[Start of Attachment]

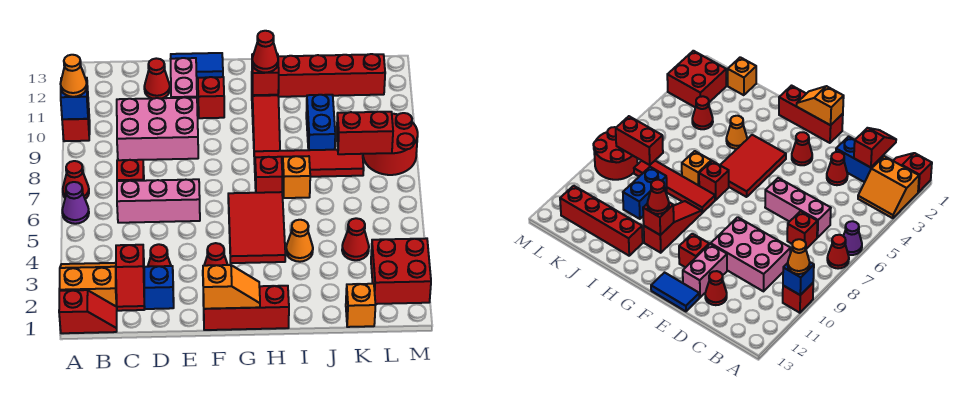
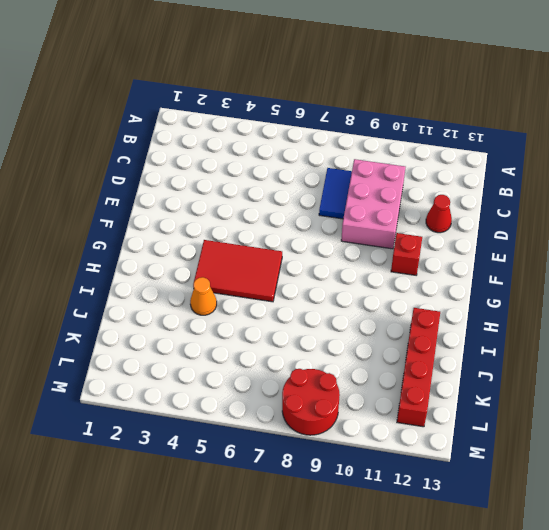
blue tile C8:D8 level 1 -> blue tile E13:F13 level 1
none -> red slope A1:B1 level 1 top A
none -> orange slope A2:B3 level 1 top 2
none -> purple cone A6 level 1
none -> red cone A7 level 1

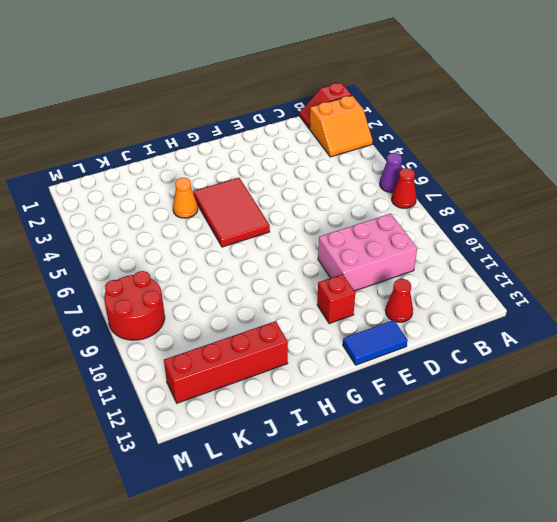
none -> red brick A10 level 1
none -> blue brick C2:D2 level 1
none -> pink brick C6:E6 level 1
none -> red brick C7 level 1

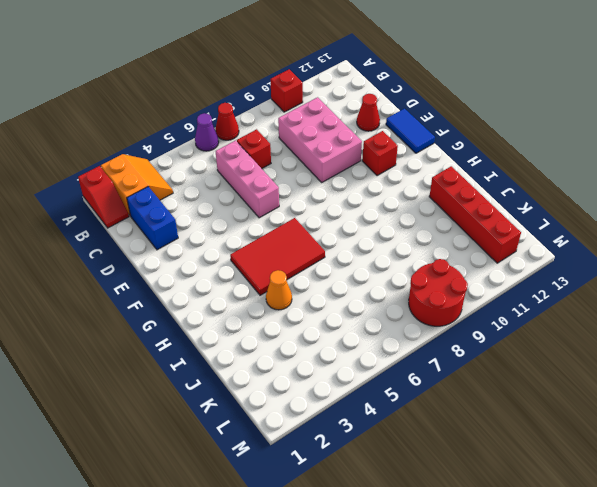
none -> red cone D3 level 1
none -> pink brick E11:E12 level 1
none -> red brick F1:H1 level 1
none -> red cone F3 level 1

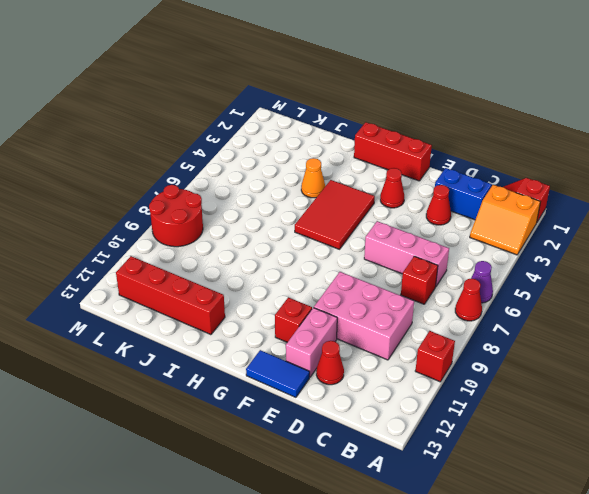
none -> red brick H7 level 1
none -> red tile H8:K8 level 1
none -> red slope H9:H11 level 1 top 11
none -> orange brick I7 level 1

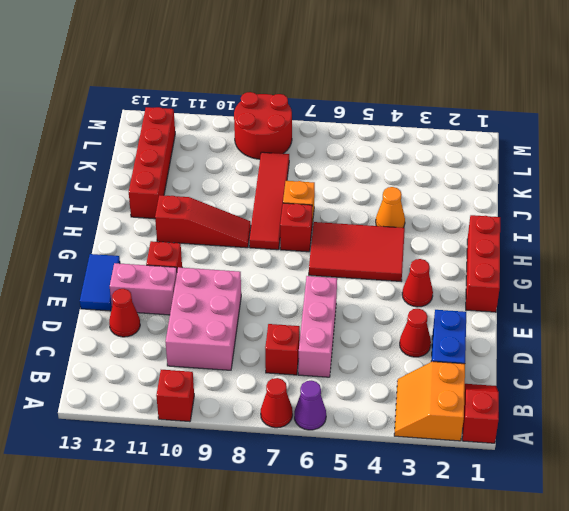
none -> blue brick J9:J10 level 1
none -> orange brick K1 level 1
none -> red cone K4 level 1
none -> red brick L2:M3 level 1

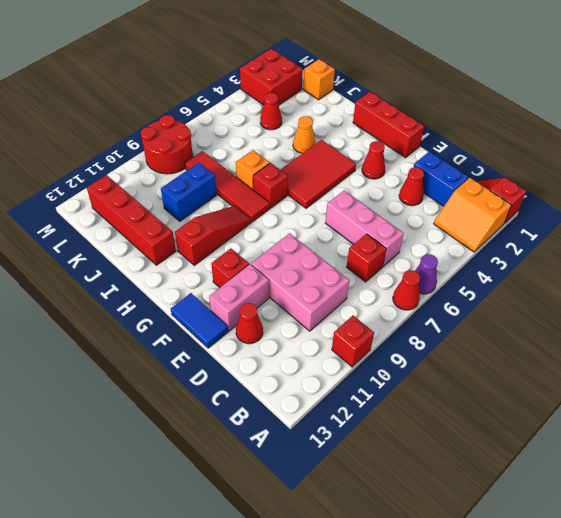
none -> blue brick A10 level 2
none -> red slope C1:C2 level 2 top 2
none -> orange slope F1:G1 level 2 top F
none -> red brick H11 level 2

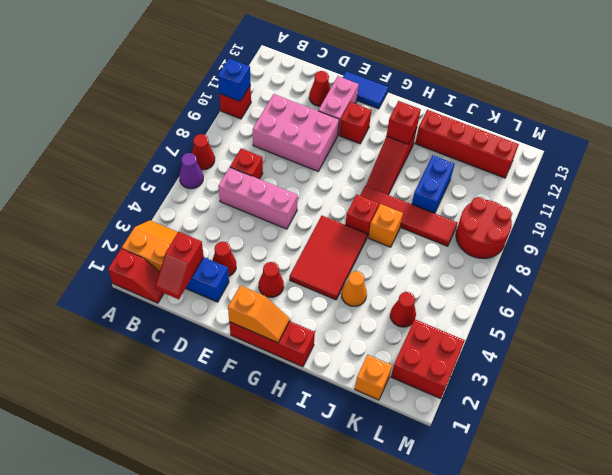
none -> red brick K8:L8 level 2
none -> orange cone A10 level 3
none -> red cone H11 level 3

[End of Attachment]
[Start of Attachment]

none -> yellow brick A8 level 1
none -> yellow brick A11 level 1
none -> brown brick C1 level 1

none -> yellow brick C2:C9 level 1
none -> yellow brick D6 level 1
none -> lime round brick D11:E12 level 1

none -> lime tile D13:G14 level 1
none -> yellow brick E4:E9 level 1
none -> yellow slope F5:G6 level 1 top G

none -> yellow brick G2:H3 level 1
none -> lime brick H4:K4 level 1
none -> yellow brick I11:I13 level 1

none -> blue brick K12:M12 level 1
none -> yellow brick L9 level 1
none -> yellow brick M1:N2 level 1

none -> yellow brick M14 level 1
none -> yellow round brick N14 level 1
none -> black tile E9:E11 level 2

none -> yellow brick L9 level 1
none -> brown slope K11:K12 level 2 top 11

[End of Attachment]

**Task description**
Copy out exactly the material that runs from the line with "blue tile C8:D8" to the line with "none -> red cone H11 level 3", ends included, and leave the pictures behind.

**Response below**
blue tile C8:D8 level 1 -> blue tile E13:F13 level 1
none -> red slope A1:B1 level 1 top A
none -> orange slope A2:B3 level 1 top 2
none -> purple cone A6 level 1
none -> red cone A7 level 1

none -> red brick A10 level 1
none -> blue brick C2:D2 level 1
none -> pink brick C6:E6 level 1
none -> red brick C7 level 1

none -> red cone D3 level 1
none -> pink brick E11:E12 level 1
none -> red brick F1:H1 level 1
none -> red cone F3 level 1

none -> red brick H7 level 1
none -> red tile H8:K8 level 1
none -> red slope H9:H11 level 1 top 11
none -> orange brick I7 level 1

none -> blue brick J9:J10 level 1
none -> orange brick K1 level 1
none -> red cone K4 level 1
none -> red brick L2:M3 level 1

none -> blue brick A10 level 2
none -> red slope C1:C2 level 2 top 2
none -> orange slope F1:G1 level 2 top F
none -> red brick H11 level 2

none -> red brick K8:L8 level 2
none -> orange cone A10 level 3
none -> red cone H11 level 3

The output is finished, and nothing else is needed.